Work request — Take the data from its first line. Print each line exactly until the line containing "IC3: LM555 -> TLC555" has been printed too.

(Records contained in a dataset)
━━━━━━━━━━━━━━━━━━━━━━━━━━━━━━
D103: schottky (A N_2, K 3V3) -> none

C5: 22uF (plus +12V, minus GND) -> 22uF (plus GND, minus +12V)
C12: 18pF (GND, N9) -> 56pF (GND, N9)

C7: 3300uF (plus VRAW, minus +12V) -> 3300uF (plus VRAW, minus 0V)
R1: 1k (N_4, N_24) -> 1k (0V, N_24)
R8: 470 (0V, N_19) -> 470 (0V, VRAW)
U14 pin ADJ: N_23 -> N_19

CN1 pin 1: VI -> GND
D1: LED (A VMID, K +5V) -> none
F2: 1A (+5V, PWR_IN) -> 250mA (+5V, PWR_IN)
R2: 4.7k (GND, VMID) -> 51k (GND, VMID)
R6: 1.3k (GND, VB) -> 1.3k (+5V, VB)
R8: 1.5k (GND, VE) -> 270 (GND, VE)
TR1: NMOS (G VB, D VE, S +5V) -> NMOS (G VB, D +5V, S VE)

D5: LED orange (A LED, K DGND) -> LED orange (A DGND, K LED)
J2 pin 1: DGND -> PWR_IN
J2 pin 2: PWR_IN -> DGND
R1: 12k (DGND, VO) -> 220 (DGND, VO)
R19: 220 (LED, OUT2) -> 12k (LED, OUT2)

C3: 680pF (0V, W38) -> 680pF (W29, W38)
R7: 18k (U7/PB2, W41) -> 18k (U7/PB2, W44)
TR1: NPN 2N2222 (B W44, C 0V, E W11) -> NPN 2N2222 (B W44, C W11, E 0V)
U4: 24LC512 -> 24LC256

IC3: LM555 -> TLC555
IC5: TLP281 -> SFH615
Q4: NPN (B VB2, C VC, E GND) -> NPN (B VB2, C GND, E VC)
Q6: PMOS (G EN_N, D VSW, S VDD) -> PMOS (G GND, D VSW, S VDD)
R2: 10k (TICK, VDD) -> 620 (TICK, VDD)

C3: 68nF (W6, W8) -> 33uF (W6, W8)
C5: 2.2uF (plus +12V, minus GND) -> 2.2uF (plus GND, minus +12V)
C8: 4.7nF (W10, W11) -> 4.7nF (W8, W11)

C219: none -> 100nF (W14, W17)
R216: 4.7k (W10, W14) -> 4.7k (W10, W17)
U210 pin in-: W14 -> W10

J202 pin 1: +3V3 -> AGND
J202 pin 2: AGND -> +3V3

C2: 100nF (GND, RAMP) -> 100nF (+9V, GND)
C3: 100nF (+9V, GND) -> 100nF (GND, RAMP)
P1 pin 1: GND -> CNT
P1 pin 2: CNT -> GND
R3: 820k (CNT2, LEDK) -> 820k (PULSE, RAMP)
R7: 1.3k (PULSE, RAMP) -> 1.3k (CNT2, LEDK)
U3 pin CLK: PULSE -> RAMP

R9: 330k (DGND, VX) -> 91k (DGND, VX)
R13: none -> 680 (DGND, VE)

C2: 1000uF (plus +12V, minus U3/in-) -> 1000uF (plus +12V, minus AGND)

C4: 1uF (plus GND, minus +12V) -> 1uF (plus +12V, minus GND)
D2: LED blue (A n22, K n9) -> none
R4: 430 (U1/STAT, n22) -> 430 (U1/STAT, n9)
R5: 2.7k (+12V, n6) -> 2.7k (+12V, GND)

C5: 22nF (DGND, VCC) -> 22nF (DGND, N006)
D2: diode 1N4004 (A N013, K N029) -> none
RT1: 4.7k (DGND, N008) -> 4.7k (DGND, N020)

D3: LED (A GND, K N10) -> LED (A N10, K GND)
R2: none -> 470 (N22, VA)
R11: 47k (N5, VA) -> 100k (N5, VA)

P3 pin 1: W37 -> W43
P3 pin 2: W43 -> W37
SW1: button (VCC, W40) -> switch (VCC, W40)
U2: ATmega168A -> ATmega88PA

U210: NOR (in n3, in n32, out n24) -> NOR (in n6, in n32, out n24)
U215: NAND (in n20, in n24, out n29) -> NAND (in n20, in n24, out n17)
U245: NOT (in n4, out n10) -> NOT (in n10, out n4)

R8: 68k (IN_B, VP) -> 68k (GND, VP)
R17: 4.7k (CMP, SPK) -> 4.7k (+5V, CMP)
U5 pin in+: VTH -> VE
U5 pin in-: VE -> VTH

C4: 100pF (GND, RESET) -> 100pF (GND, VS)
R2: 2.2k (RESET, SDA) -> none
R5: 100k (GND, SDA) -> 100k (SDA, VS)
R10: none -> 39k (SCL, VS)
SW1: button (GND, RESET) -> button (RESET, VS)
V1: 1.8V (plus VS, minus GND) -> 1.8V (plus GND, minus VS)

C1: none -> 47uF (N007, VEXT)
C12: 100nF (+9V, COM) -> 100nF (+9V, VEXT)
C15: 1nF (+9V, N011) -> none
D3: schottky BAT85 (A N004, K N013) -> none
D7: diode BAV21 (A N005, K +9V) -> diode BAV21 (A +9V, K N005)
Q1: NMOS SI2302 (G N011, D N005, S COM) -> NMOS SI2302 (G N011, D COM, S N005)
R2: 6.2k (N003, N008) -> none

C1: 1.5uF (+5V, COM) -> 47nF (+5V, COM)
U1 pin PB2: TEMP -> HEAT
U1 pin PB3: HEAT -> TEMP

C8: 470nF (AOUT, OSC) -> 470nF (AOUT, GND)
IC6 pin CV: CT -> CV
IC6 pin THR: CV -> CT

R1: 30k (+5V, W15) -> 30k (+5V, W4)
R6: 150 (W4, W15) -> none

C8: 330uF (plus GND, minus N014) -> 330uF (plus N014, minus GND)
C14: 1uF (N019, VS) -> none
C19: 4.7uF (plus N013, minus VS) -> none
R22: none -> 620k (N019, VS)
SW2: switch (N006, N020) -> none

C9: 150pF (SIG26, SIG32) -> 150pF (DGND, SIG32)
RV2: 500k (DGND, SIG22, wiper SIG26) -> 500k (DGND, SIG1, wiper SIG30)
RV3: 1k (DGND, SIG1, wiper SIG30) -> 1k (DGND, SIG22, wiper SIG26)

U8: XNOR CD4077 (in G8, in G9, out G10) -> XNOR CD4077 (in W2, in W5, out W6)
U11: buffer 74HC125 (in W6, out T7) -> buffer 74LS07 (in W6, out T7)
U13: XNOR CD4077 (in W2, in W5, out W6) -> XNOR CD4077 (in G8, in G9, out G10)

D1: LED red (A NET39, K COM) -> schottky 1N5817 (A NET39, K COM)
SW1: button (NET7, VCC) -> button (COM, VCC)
━━━━━━━━━━━━━━━━━━━━━━━━━━━━━━
Exercise result —
D103: schottky (A N_2, K 3V3) -> none

C5: 22uF (plus +12V, minus GND) -> 22uF (plus GND, minus +12V)
C12: 18pF (GND, N9) -> 56pF (GND, N9)

C7: 3300uF (plus VRAW, minus +12V) -> 3300uF (plus VRAW, minus 0V)
R1: 1k (N_4, N_24) -> 1k (0V, N_24)
R8: 470 (0V, N_19) -> 470 (0V, VRAW)
U14 pin ADJ: N_23 -> N_19

CN1 pin 1: VI -> GND
D1: LED (A VMID, K +5V) -> none
F2: 1A (+5V, PWR_IN) -> 250mA (+5V, PWR_IN)
R2: 4.7k (GND, VMID) -> 51k (GND, VMID)
R6: 1.3k (GND, VB) -> 1.3k (+5V, VB)
R8: 1.5k (GND, VE) -> 270 (GND, VE)
TR1: NMOS (G VB, D VE, S +5V) -> NMOS (G VB, D +5V, S VE)

D5: LED orange (A LED, K DGND) -> LED orange (A DGND, K LED)
J2 pin 1: DGND -> PWR_IN
J2 pin 2: PWR_IN -> DGND
R1: 12k (DGND, VO) -> 220 (DGND, VO)
R19: 220 (LED, OUT2) -> 12k (LED, OUT2)

C3: 680pF (0V, W38) -> 680pF (W29, W38)
R7: 18k (U7/PB2, W41) -> 18k (U7/PB2, W44)
TR1: NPN 2N2222 (B W44, C 0V, E W11) -> NPN 2N2222 (B W44, C W11, E 0V)
U4: 24LC512 -> 24LC256

IC3: LM555 -> TLC555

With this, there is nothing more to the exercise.